**AIM OF THE EXERCISE:** Would you go through the records below and copy each line with the string "size"?

**GIVEN INFORMATION:**
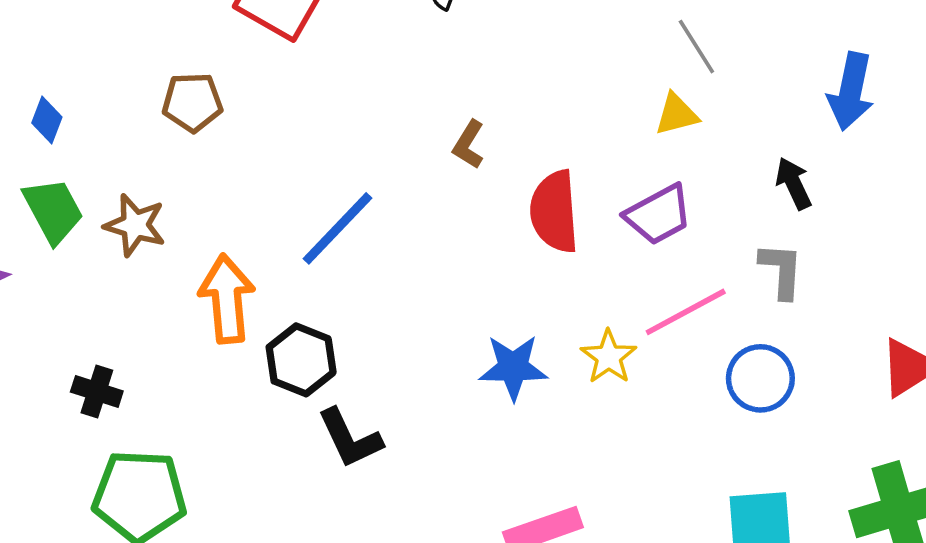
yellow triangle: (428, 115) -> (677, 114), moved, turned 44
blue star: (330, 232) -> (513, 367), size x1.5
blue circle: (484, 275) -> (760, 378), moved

==

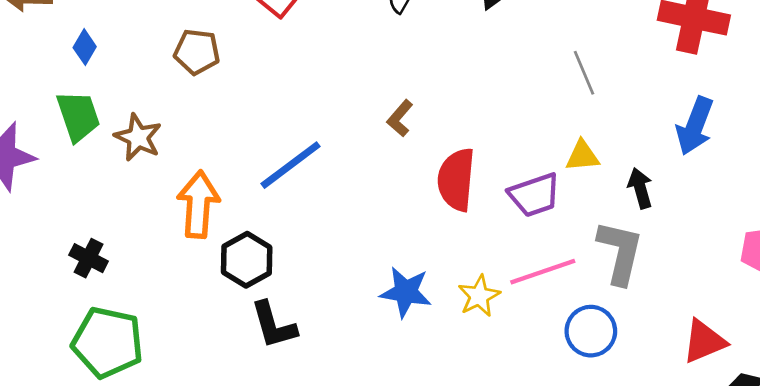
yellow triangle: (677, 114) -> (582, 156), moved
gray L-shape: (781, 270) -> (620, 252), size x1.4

**EXERCISE ANSWER:**
blue star: (330, 232) -> (513, 367), size x1.5
gray L-shape: (781, 270) -> (620, 252), size x1.4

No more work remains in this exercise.